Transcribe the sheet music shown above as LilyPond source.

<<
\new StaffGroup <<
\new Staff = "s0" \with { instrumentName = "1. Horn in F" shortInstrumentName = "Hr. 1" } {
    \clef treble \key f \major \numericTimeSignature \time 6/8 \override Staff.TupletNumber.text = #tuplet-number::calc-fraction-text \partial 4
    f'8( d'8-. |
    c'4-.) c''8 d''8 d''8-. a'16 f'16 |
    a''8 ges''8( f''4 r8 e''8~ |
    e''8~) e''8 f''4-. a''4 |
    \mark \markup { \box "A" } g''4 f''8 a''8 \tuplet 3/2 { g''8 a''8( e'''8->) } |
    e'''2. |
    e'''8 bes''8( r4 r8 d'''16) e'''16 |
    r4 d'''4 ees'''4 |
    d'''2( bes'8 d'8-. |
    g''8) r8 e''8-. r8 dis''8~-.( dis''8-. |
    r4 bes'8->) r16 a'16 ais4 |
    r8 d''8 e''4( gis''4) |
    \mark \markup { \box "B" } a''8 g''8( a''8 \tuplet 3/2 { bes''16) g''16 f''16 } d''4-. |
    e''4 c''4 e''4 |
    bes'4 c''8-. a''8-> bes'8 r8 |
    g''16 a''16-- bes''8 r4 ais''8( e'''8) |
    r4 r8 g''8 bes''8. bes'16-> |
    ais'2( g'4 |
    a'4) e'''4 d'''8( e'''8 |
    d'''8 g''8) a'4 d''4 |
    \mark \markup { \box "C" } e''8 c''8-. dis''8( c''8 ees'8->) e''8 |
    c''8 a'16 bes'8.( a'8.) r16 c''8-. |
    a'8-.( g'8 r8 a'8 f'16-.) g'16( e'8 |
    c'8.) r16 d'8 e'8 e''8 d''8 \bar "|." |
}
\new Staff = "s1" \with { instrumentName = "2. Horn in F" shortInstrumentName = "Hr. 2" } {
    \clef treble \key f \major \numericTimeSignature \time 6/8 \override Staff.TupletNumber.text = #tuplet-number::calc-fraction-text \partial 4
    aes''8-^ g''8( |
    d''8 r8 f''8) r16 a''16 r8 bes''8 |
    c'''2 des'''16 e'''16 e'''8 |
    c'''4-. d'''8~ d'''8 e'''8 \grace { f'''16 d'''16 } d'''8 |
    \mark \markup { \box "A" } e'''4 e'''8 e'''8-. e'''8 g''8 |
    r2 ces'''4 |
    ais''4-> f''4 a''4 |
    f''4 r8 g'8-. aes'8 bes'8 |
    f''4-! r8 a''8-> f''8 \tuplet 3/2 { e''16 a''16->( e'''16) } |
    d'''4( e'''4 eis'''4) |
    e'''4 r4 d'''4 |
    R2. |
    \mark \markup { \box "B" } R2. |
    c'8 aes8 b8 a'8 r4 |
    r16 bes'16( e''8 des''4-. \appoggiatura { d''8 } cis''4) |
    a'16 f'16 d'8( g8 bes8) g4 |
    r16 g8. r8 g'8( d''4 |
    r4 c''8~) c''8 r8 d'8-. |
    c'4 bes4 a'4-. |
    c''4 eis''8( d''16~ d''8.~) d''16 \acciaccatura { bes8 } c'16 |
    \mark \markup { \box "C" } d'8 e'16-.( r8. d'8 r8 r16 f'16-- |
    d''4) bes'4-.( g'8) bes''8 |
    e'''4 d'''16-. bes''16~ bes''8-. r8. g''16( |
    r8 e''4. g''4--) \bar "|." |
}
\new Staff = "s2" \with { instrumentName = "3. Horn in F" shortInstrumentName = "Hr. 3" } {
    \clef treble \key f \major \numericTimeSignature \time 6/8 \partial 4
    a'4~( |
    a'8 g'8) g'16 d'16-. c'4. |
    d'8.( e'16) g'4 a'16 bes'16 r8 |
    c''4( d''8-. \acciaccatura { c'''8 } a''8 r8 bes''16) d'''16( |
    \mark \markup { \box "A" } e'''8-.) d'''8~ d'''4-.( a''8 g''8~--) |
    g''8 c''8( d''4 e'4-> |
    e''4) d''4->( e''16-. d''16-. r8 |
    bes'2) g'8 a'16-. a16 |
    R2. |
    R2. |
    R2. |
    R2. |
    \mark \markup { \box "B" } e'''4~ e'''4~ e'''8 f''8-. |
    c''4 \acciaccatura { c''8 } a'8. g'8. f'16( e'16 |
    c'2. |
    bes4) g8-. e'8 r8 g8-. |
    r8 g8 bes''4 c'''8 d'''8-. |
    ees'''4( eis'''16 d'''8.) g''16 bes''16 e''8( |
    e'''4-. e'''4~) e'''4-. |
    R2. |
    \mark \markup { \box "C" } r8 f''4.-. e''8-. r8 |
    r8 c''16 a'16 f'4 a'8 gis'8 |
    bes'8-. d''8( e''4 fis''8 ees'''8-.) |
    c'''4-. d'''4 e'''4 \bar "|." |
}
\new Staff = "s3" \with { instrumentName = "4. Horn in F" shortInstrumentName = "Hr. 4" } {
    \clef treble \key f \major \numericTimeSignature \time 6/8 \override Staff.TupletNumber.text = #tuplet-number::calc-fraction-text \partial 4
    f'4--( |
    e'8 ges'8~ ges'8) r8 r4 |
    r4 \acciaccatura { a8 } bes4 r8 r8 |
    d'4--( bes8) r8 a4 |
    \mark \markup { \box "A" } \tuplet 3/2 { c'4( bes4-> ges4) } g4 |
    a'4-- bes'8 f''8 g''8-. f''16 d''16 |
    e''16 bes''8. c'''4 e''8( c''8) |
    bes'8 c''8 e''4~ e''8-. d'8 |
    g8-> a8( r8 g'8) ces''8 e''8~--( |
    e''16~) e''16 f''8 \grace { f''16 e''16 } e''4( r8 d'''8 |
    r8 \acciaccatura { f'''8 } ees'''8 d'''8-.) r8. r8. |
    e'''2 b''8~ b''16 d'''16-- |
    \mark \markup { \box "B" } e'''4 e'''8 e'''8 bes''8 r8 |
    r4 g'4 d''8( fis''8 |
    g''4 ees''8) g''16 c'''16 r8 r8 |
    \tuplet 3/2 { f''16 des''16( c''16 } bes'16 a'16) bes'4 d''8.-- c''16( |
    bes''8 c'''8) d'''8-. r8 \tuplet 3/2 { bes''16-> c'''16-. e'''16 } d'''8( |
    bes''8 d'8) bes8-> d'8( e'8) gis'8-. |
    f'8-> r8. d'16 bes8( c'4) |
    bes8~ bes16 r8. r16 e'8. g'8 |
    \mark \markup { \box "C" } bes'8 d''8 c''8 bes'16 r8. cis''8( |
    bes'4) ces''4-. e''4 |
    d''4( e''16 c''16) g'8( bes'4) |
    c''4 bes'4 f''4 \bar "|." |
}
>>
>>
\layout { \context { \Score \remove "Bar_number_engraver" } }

════

OBJETIVO -> Reúna todas as linhas dos dados acima em que aparece a palavra "tuplet".

RESULTADO ->
    \clef treble \key f \major \numericTimeSignature \time 6/8 \override Staff.TupletNumber.text = #tuplet-number::calc-fraction-text \partial 4
    \mark \markup { \box "A" } g''4 f''8 a''8 \tuplet 3/2 { g''8 a''8( e'''8->) } |
    \mark \markup { \box "B" } a''8 g''8( a''8 \tuplet 3/2 { bes''16) g''16 f''16 } d''4-. |
    \clef treble \key f \major \numericTimeSignature \time 6/8 \override Staff.TupletNumber.text = #tuplet-number::calc-fraction-text \partial 4
    f''4-! r8 a''8-> f''8 \tuplet 3/2 { e''16 a''16->( e'''16) } |
    \clef treble \key f \major \numericTimeSignature \time 6/8 \override Staff.TupletNumber.text = #tuplet-number::calc-fraction-text \partial 4
    \mark \markup { \box "A" } \tuplet 3/2 { c'4( bes4-> ges4) } g4 |
    \tuplet 3/2 { f''16 des''16( c''16 } bes'16 a'16) bes'4 d''8.-- c''16( |
    bes''8 c'''8) d'''8-. r8 \tuplet 3/2 { bes''16-> c'''16-. e'''16 } d'''8( |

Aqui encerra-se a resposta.